INFORMATION section start

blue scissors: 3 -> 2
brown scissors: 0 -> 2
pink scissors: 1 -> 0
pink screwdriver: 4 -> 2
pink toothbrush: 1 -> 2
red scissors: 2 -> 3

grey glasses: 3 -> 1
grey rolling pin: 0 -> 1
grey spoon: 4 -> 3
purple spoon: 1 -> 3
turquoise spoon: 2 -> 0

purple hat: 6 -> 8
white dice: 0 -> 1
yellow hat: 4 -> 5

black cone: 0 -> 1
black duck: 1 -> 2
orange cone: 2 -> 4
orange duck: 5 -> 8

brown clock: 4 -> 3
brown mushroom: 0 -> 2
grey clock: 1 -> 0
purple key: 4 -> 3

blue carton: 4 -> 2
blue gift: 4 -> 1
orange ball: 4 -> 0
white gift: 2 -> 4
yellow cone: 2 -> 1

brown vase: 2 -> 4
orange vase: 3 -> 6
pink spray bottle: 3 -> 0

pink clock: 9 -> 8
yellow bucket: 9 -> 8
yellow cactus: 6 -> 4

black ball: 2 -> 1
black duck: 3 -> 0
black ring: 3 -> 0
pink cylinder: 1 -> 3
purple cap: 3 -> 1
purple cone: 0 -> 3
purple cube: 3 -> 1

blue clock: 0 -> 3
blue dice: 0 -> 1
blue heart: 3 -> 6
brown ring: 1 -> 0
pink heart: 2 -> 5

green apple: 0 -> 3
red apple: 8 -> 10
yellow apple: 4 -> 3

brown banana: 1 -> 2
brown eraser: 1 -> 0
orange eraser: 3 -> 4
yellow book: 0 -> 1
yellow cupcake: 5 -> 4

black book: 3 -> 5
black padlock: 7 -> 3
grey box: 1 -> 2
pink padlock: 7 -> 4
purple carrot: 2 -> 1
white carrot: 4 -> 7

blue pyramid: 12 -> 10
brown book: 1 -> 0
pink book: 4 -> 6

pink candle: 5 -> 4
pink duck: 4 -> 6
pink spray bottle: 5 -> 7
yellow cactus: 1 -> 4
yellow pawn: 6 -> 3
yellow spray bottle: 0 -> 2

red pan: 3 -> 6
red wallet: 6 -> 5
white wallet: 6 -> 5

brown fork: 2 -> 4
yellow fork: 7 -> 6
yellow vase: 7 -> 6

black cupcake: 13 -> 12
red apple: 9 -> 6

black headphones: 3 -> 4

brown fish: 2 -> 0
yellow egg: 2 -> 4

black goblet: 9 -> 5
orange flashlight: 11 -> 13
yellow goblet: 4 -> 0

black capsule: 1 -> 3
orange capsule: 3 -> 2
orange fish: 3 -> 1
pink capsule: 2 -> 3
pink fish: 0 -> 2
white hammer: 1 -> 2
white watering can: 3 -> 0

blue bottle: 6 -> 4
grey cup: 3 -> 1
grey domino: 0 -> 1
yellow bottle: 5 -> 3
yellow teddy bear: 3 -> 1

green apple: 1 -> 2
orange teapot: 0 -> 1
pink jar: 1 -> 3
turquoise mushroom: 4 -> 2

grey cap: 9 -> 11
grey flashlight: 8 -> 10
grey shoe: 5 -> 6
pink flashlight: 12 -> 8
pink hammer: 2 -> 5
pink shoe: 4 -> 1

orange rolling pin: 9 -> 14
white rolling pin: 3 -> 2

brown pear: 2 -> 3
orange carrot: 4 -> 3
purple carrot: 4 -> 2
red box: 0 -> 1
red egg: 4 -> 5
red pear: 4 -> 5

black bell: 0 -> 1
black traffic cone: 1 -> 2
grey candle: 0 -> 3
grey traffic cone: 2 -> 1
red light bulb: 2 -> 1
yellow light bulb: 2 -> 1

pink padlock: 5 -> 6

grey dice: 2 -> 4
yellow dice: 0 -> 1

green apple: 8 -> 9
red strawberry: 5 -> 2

INFORMATION section end

== EXERCISE BRIEF ==
All lines from the line containing "white watering can: 3 -> 0" through the end of the listing above are to be duplicated exactly; include both ends and nothing further.

== EXPECTED ANSWER ==
white watering can: 3 -> 0

blue bottle: 6 -> 4
grey cup: 3 -> 1
grey domino: 0 -> 1
yellow bottle: 5 -> 3
yellow teddy bear: 3 -> 1

green apple: 1 -> 2
orange teapot: 0 -> 1
pink jar: 1 -> 3
turquoise mushroom: 4 -> 2

grey cap: 9 -> 11
grey flashlight: 8 -> 10
grey shoe: 5 -> 6
pink flashlight: 12 -> 8
pink hammer: 2 -> 5
pink shoe: 4 -> 1

orange rolling pin: 9 -> 14
white rolling pin: 3 -> 2

brown pear: 2 -> 3
orange carrot: 4 -> 3
purple carrot: 4 -> 2
red box: 0 -> 1
red egg: 4 -> 5
red pear: 4 -> 5

black bell: 0 -> 1
black traffic cone: 1 -> 2
grey candle: 0 -> 3
grey traffic cone: 2 -> 1
red light bulb: 2 -> 1
yellow light bulb: 2 -> 1

pink padlock: 5 -> 6

grey dice: 2 -> 4
yellow dice: 0 -> 1

green apple: 8 -> 9
red strawberry: 5 -> 2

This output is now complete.